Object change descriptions
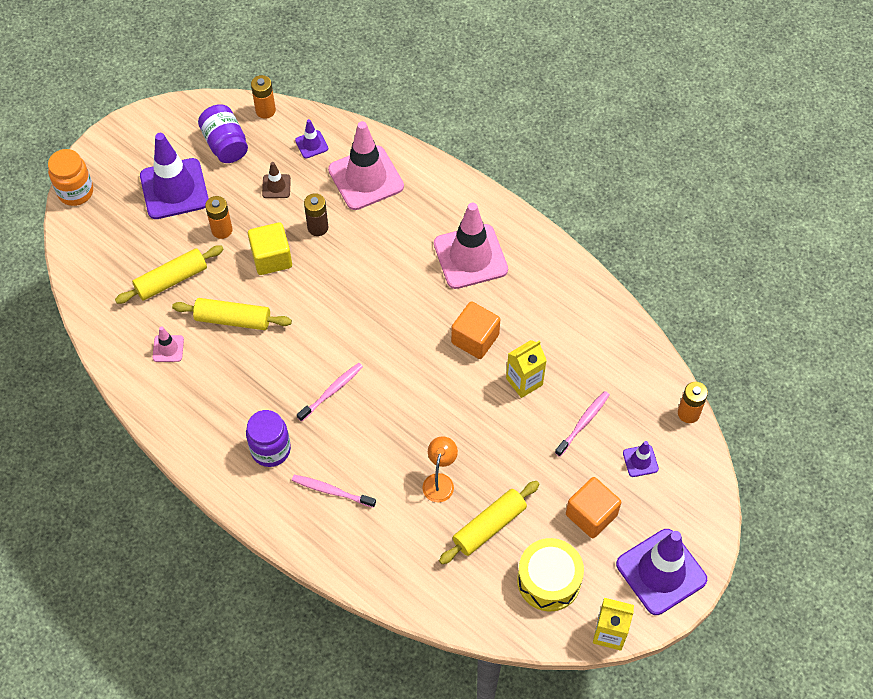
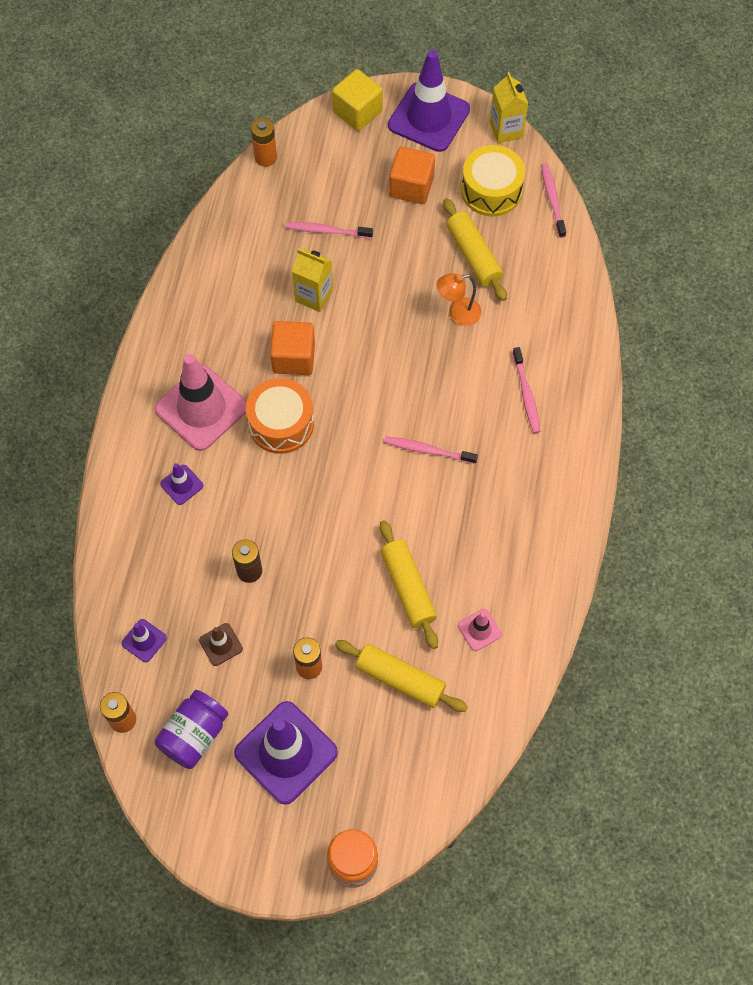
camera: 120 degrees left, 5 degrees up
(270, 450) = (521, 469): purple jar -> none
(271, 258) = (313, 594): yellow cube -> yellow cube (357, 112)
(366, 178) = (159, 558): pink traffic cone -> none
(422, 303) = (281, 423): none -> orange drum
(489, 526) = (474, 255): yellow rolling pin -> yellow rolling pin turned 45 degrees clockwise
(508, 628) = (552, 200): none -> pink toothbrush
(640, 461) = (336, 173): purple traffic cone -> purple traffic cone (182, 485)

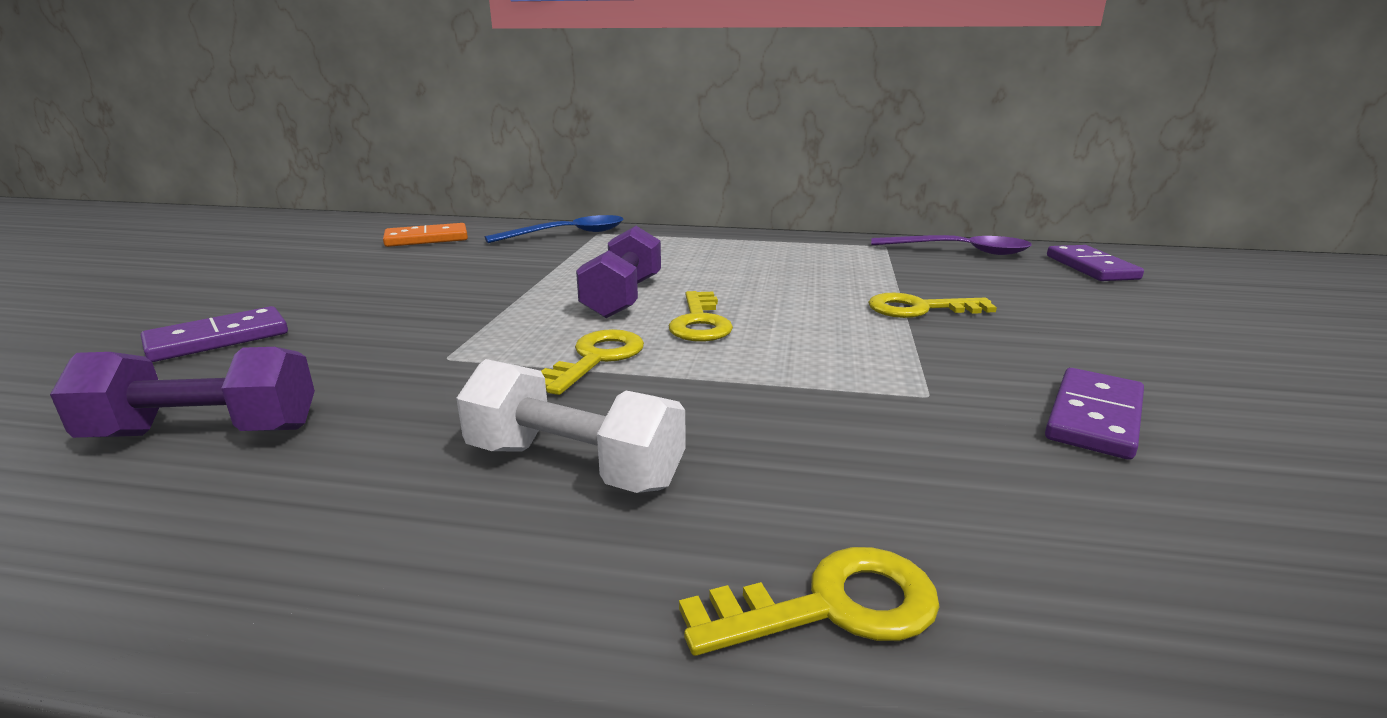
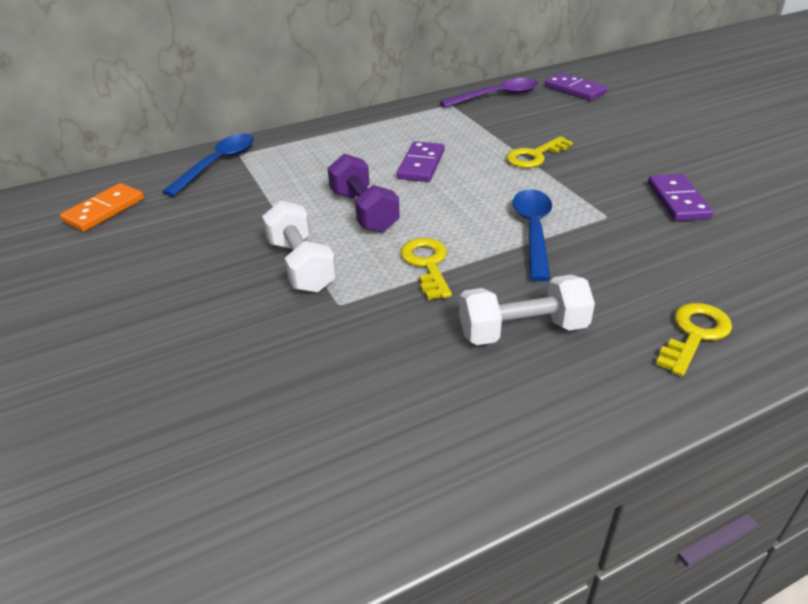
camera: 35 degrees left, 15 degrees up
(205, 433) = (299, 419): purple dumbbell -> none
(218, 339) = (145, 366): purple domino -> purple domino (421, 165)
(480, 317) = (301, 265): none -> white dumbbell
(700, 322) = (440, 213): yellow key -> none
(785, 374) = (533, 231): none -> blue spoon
...
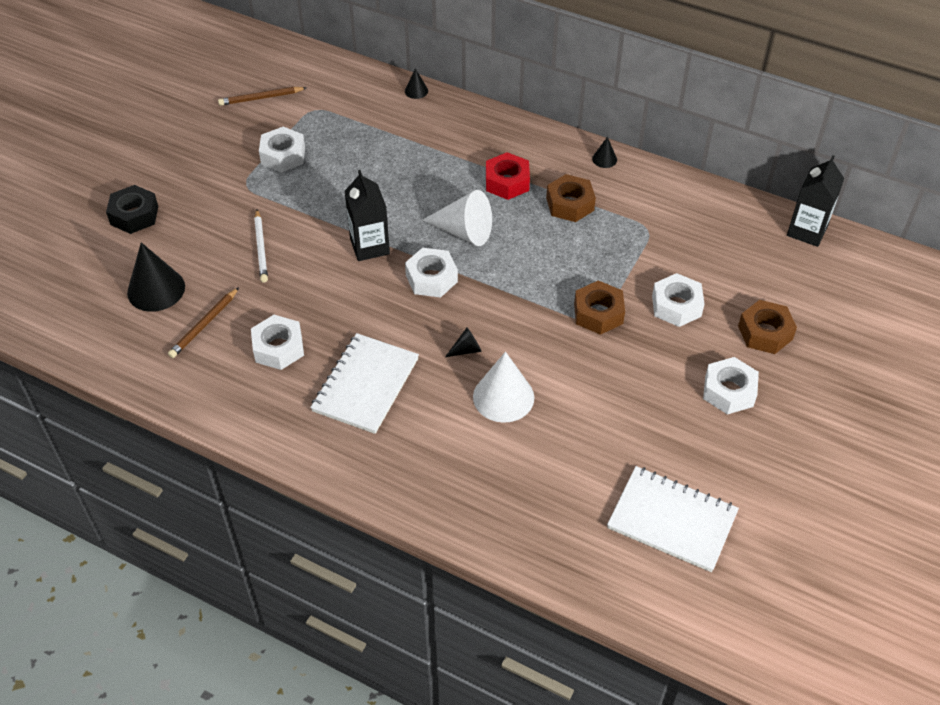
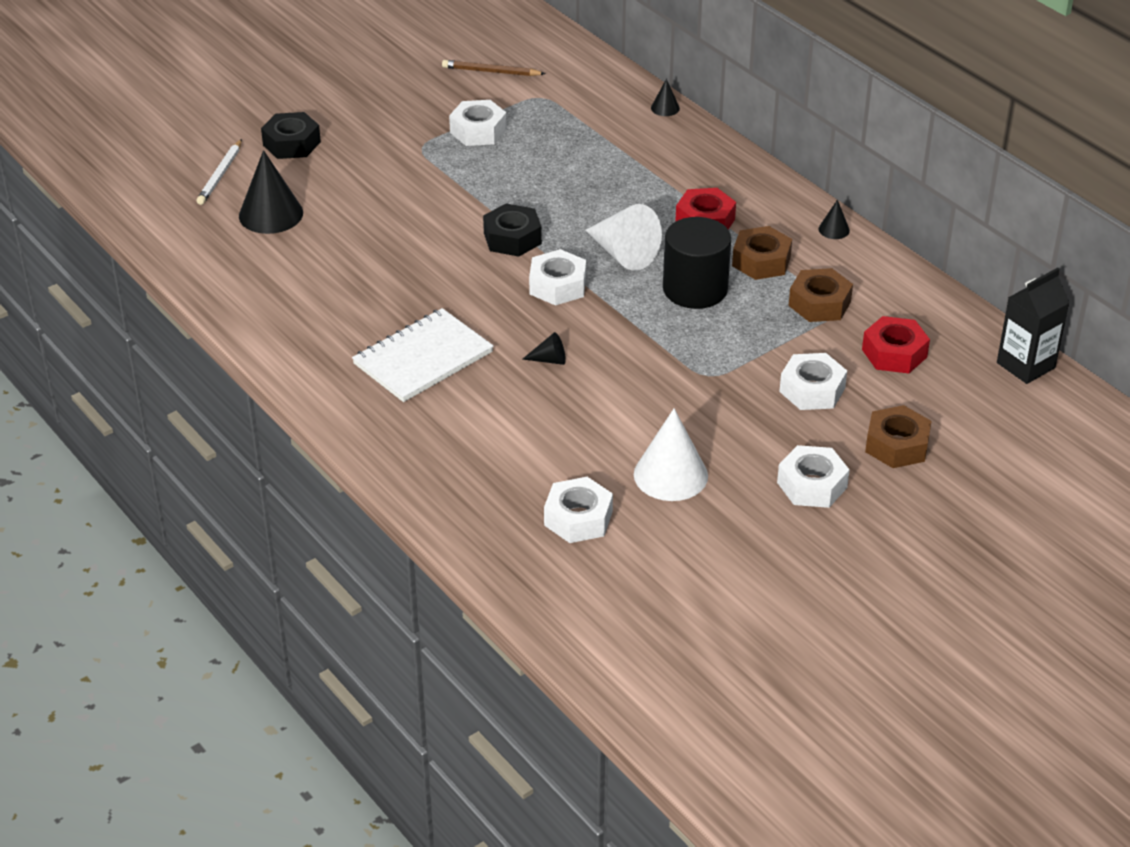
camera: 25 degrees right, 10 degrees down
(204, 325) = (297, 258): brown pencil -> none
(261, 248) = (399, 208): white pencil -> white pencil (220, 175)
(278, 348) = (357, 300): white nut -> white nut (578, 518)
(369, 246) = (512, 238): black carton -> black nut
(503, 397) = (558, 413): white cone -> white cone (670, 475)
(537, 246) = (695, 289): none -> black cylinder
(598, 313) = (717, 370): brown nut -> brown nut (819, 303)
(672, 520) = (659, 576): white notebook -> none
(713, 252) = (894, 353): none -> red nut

● Required action
Write out, from the lines above, only those from the line with "(204, 325) = (297, 258): brown pencil -> none" to the line with "(369, 246) = (512, 238): black", exactly as given, including the first and the last.

● Answer space
(204, 325) = (297, 258): brown pencil -> none
(261, 248) = (399, 208): white pencil -> white pencil (220, 175)
(278, 348) = (357, 300): white nut -> white nut (578, 518)
(369, 246) = (512, 238): black carton -> black nut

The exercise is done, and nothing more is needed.